**INFORMATION:**
=-=-=-=-=
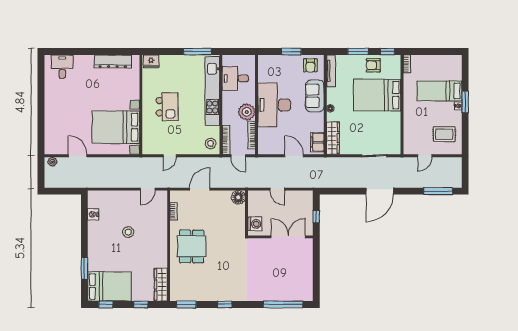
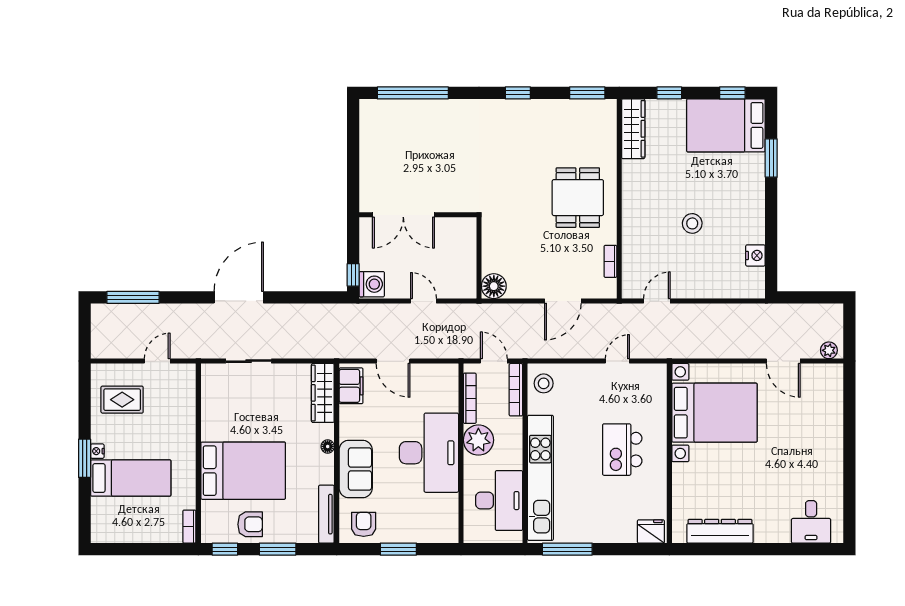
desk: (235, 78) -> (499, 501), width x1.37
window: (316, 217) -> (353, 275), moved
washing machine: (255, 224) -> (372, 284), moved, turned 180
=-=-=-=-=
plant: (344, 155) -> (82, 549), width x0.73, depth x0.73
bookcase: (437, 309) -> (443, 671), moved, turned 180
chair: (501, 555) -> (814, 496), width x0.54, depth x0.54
=-=-=-=-=
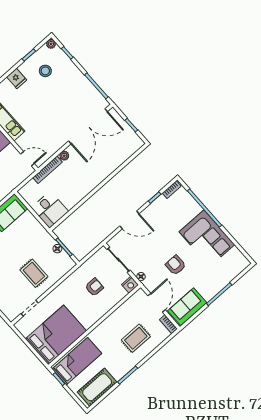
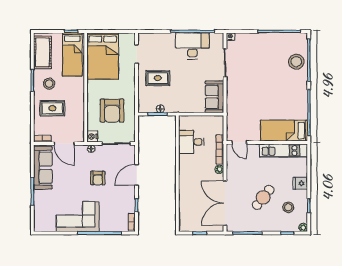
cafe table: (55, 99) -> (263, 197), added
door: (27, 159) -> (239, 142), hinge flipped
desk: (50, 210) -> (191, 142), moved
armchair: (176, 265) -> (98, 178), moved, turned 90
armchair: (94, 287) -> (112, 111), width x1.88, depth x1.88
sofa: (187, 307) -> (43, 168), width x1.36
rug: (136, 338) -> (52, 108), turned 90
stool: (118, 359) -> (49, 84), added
=-=-=-=-=
**JOB ITEM:** Look in the material above for the line with "plant: (344, 155)" and the line with "chair: (501, 555)", and transcribe exactly those lines and all lines between them, nothing more.

**SOLUTION TO THE EXERCISE:**
plant: (344, 155) -> (82, 549), width x0.73, depth x0.73
bookcase: (437, 309) -> (443, 671), moved, turned 180
chair: (501, 555) -> (814, 496), width x0.54, depth x0.54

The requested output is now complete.